== Extracted records

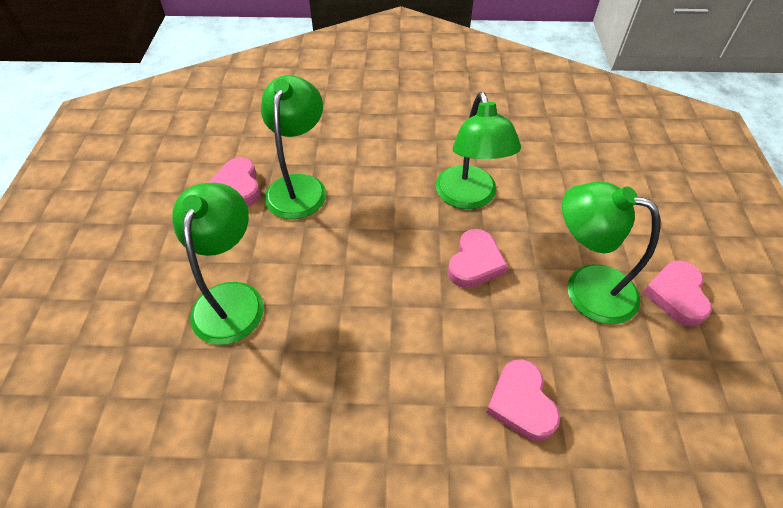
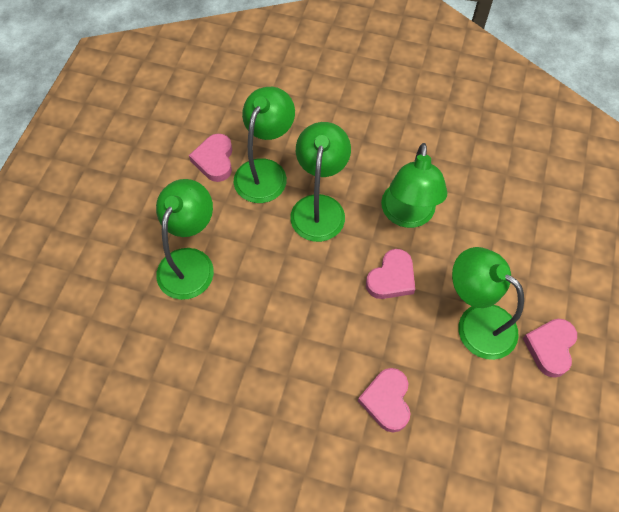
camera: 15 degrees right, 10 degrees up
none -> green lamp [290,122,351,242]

====
== Extracted records

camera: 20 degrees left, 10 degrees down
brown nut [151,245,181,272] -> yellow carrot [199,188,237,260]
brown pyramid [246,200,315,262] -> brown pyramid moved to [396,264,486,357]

====

* [Problem to work on]:
In the material above, report how many lines hold the word "brown", and add nothing to the figure.

* [The answer]:
2